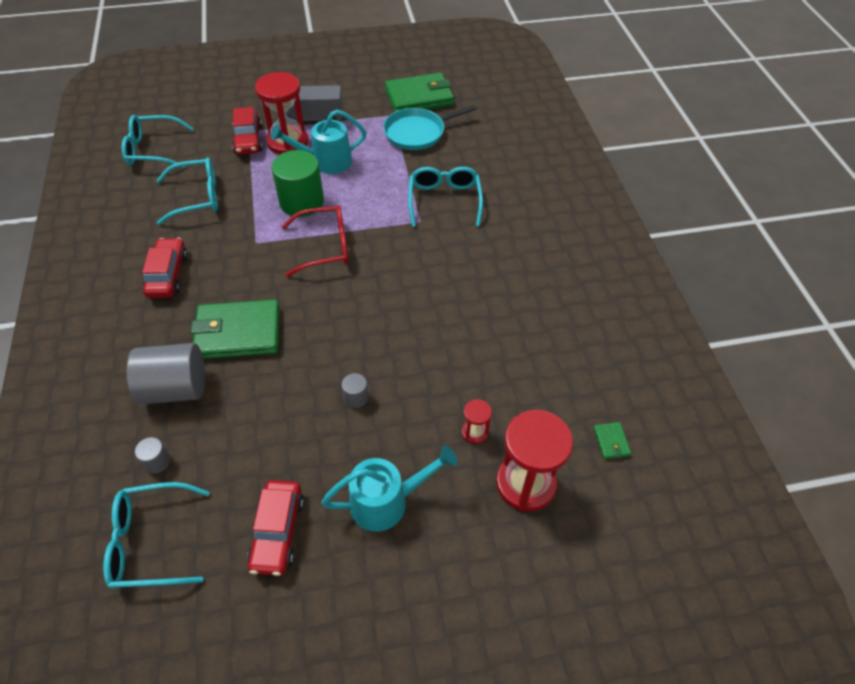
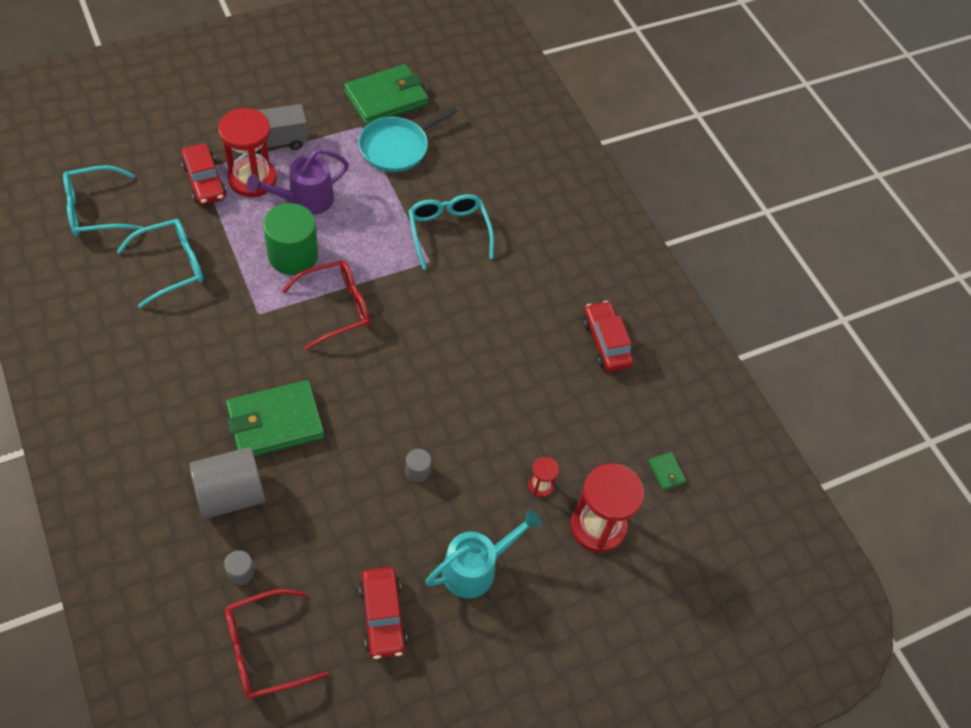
camera: 20 degrees left, 5 degrees up
turquoise glasses [103,482,210,589] -> red glasses [225,589,329,699]
red car [142,238,188,298] -> red car moved to [583,301,634,372]
turquoise watering can [271,110,367,174] -> purple watering can [247,148,349,215]

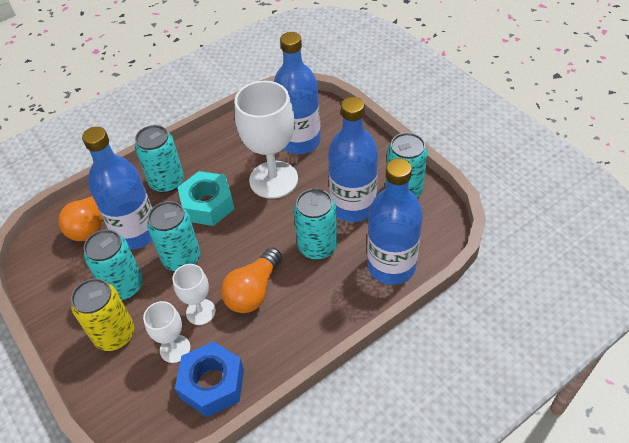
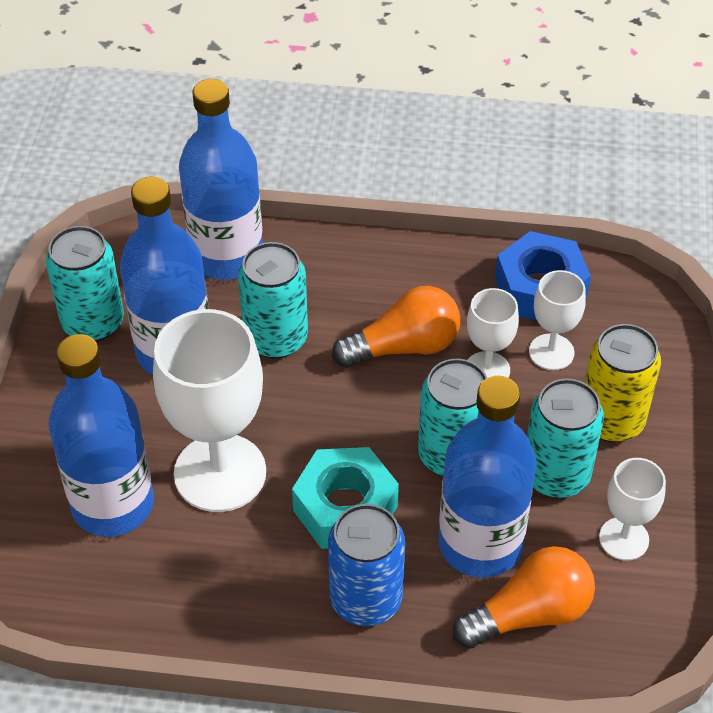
camera: 140 degrees left, 0 degrees up
turquoise can [135,125,184,193] -> blue can [328,504,405,626]
none -> white goblet [599,458,666,561]

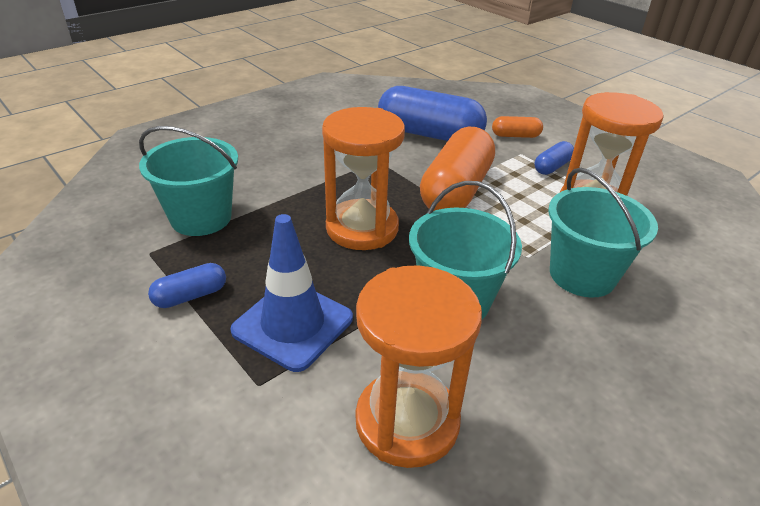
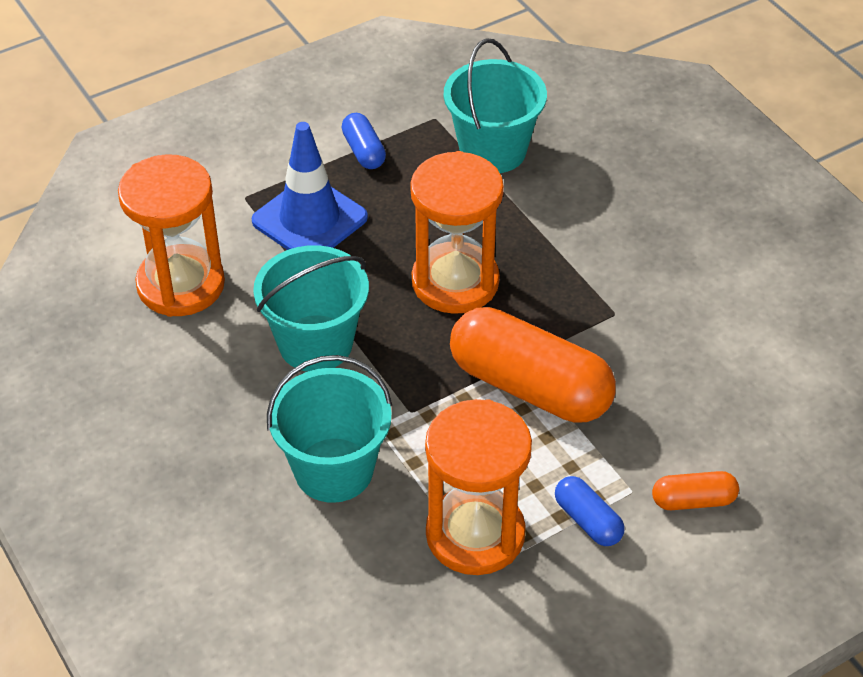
camera: 100 degrees right, 10 degrees up
blue capsule [378,86,487,141] -> none
orange capsule [492,116,543,138] -> orange capsule turned 75 degrees clockwise [652,471,739,510]

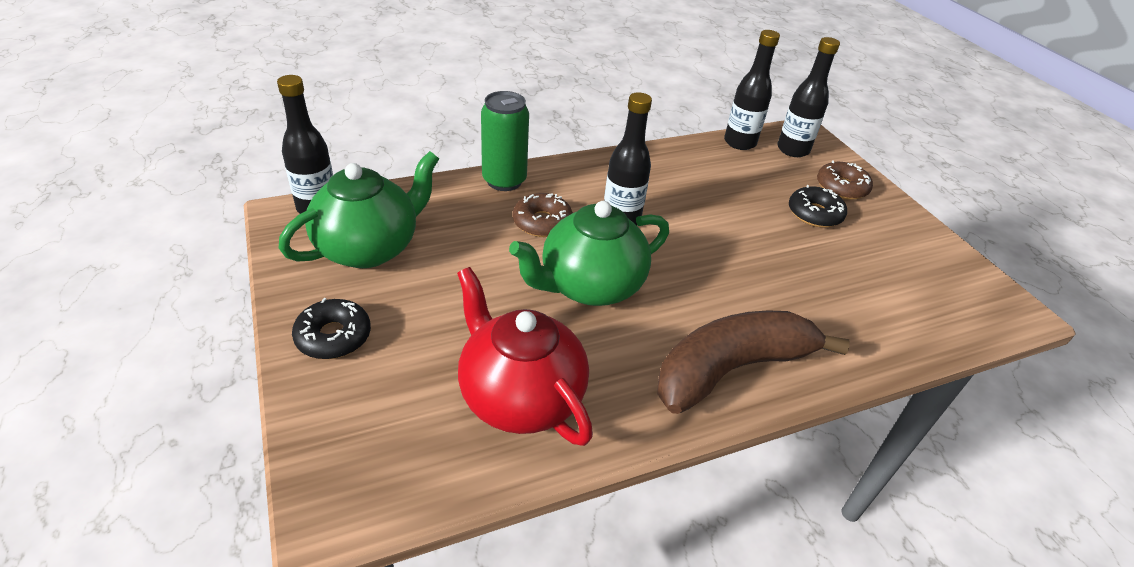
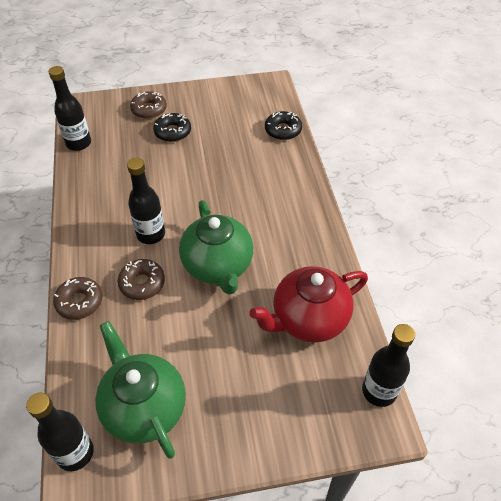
camera: 75 degrees left, 10 degrees up
black donut [292,298,371,359] -> black donut moved to [265,111,302,140]
green can [481,91,529,191] -> brown donut [53,277,102,320]
brown banana [657,310,850,414] -> none
black bottle [777,37,840,157] -> black bottle moved to [362,324,415,407]

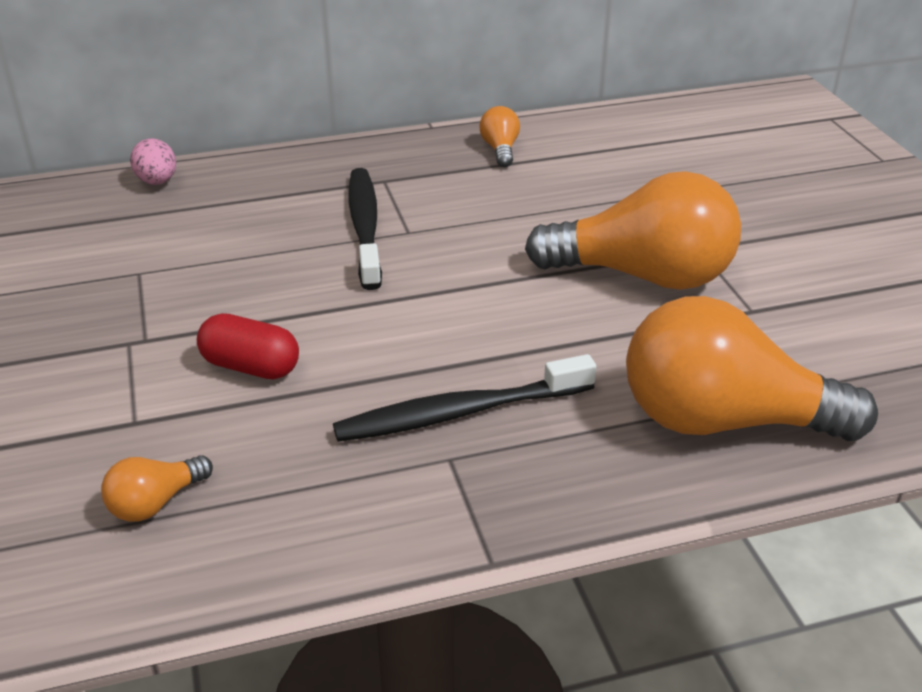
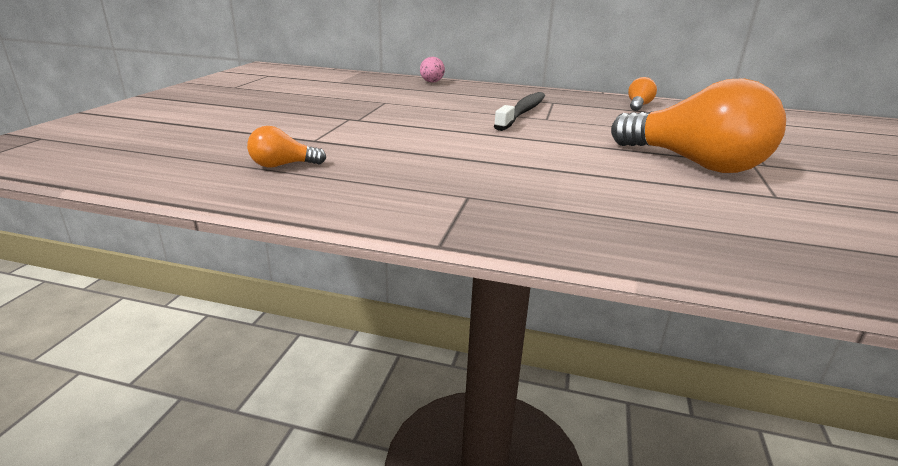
camera: 30 degrees right, 10 degrees down
red capsule [197,313,299,379] -> none
black toothbrush [333,354,597,442] -> none
orange light bulb [626,296,878,441] -> none

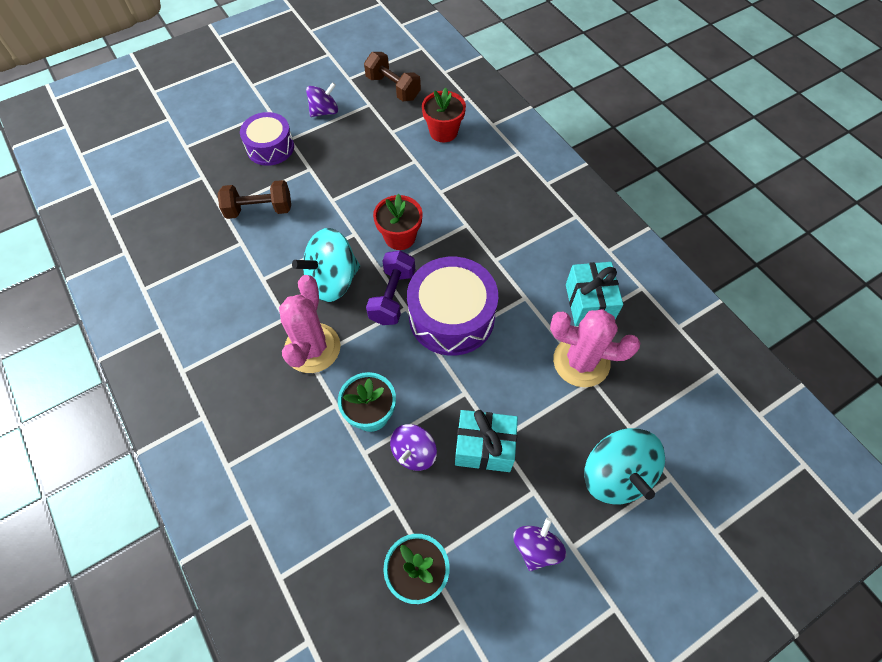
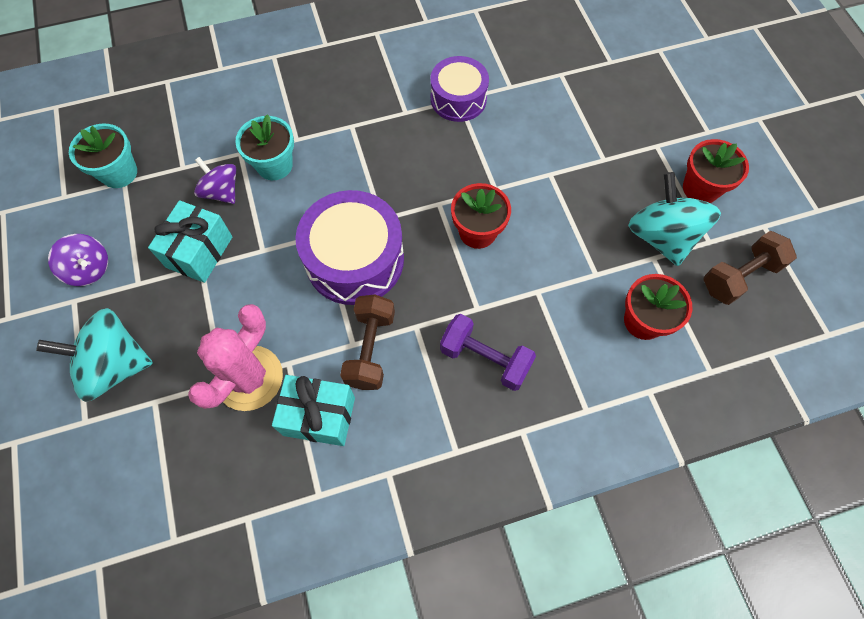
camera: 105 degrees right, 5 degrees up
brown dumbbell [217,180,291,219] -> brown dumbbell moved to [340,294,395,390]
purple drum [240,112,294,166] -> purple drum moved to [431,56,489,122]
pink cactus [279,275,341,373] -> none
turquoise spinning top [292,228,360,302] -> turquoise spinning top moved to [628,172,721,266]
purple spinning top [306,82,338,117] -> red flower pot [683,139,749,203]
purple dumbbell [366,250,415,325] -> purple dumbbell moved to [440,314,536,391]

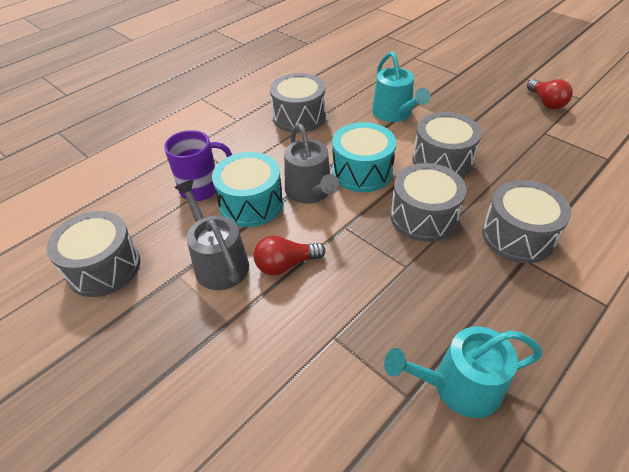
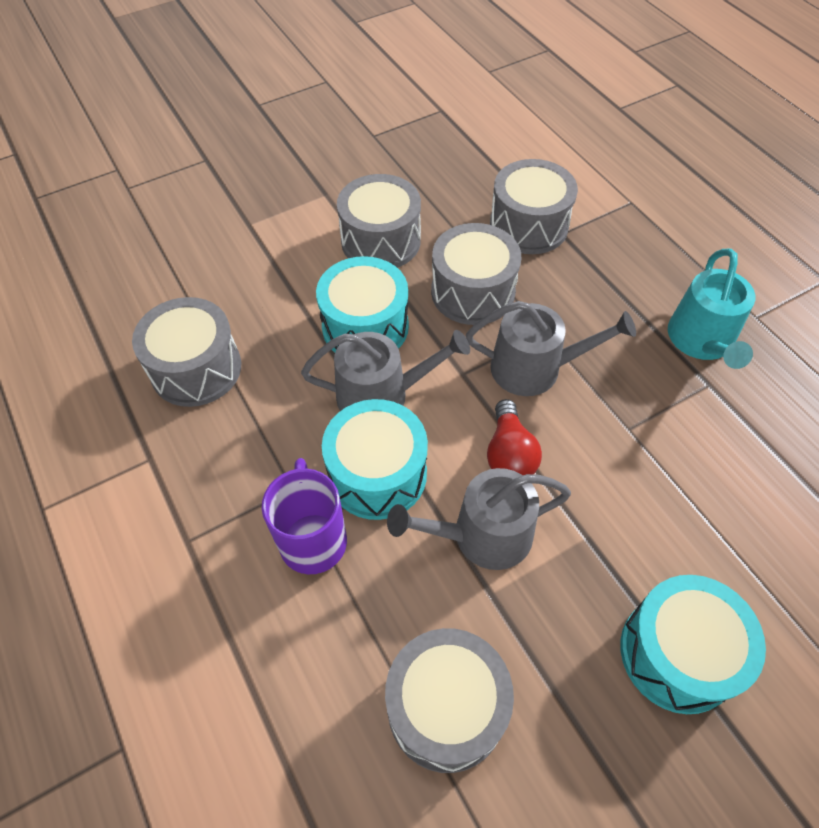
camera: 75 degrees left, 10 degrees up
turquoise watering can [372,52,430,122] -> none
red light bulb [527,79,573,109] -> none
none -> grey watering can [466,301,636,396]
none -> turquoise drum [620,575,766,714]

_Exercise objective:_
Extract the part of the records that opens with the line containing "turquoise spinning top [292,228,360,302]" and closes with the line containing "none -> grey watering can [466,301,636,396]". Take only those lines, exactly, and no pictures.

_Task answer:_
turquoise spinning top [292,228,360,302] -> turquoise spinning top moved to [628,172,721,266]
purple spinning top [306,82,338,117] -> red flower pot [683,139,749,203]
purple dumbbell [366,250,415,325] -> purple dumbbell moved to [440,314,536,391]

camera: 75 degrees left, 10 degrees up
turquoise watering can [372,52,430,122] -> none
red light bulb [527,79,573,109] -> none
none -> grey watering can [466,301,636,396]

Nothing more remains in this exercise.